### INSTRUCTIONS FOR THE TASK
Transcribe each of the entries exactly.

[Before-and-after object lists]
= = =

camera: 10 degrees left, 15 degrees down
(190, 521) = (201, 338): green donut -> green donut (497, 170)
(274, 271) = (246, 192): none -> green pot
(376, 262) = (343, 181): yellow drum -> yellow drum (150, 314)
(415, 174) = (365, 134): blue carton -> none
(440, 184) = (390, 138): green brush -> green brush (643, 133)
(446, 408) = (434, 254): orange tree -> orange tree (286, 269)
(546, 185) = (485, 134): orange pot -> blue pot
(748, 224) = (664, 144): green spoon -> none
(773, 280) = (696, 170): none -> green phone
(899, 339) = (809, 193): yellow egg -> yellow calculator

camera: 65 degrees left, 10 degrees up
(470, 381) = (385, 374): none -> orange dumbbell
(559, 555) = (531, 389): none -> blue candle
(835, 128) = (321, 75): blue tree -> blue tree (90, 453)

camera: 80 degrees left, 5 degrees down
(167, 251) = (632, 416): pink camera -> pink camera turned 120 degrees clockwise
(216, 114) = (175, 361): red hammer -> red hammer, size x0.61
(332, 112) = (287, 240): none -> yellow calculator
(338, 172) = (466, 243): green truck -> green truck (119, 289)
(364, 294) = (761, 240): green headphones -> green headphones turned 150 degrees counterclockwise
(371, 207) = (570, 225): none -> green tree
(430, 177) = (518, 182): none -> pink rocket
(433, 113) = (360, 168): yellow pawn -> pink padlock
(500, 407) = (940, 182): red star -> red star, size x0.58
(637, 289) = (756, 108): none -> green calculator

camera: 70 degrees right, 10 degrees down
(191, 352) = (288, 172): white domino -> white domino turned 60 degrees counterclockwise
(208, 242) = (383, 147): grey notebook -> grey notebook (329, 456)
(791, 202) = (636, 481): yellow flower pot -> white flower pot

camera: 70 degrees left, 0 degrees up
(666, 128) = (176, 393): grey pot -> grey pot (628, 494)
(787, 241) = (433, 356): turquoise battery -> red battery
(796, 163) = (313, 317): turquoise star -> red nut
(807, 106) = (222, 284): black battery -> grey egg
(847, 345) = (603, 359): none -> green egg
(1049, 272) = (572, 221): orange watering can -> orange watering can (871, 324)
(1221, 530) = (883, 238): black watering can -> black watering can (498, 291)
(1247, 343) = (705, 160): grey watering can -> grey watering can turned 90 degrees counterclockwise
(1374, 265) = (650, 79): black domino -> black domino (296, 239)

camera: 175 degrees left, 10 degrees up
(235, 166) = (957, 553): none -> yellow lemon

= = =

### WRITTEN SOLUTION
camera: 10 degrees left, 15 degrees down
(190, 521) = (201, 338): green donut -> green donut (497, 170)
(274, 271) = (246, 192): none -> green pot
(376, 262) = (343, 181): yellow drum -> yellow drum (150, 314)
(415, 174) = (365, 134): blue carton -> none
(440, 184) = (390, 138): green brush -> green brush (643, 133)
(446, 408) = (434, 254): orange tree -> orange tree (286, 269)
(546, 185) = (485, 134): orange pot -> blue pot
(748, 224) = (664, 144): green spoon -> none
(773, 280) = (696, 170): none -> green phone
(899, 339) = (809, 193): yellow egg -> yellow calculator

camera: 65 degrees left, 10 degrees up
(470, 381) = (385, 374): none -> orange dumbbell
(559, 555) = (531, 389): none -> blue candle
(835, 128) = (321, 75): blue tree -> blue tree (90, 453)

camera: 80 degrees left, 5 degrees down
(167, 251) = (632, 416): pink camera -> pink camera turned 120 degrees clockwise
(216, 114) = (175, 361): red hammer -> red hammer, size x0.61
(332, 112) = (287, 240): none -> yellow calculator
(338, 172) = (466, 243): green truck -> green truck (119, 289)
(364, 294) = (761, 240): green headphones -> green headphones turned 150 degrees counterclockwise
(371, 207) = (570, 225): none -> green tree
(430, 177) = (518, 182): none -> pink rocket
(433, 113) = (360, 168): yellow pawn -> pink padlock
(500, 407) = (940, 182): red star -> red star, size x0.58
(637, 289) = (756, 108): none -> green calculator

camera: 70 degrees right, 10 degrees down
(191, 352) = (288, 172): white domino -> white domino turned 60 degrees counterclockwise
(208, 242) = (383, 147): grey notebook -> grey notebook (329, 456)
(791, 202) = (636, 481): yellow flower pot -> white flower pot

camera: 70 degrees left, 0 degrees up
(666, 128) = (176, 393): grey pot -> grey pot (628, 494)
(787, 241) = (433, 356): turquoise battery -> red battery
(796, 163) = (313, 317): turquoise star -> red nut
(807, 106) = (222, 284): black battery -> grey egg
(847, 345) = (603, 359): none -> green egg
(1049, 272) = (572, 221): orange watering can -> orange watering can (871, 324)
(1221, 530) = (883, 238): black watering can -> black watering can (498, 291)
(1247, 343) = (705, 160): grey watering can -> grey watering can turned 90 degrees counterclockwise
(1374, 265) = (650, 79): black domino -> black domino (296, 239)

camera: 175 degrees left, 10 degrees up
(235, 166) = (957, 553): none -> yellow lemon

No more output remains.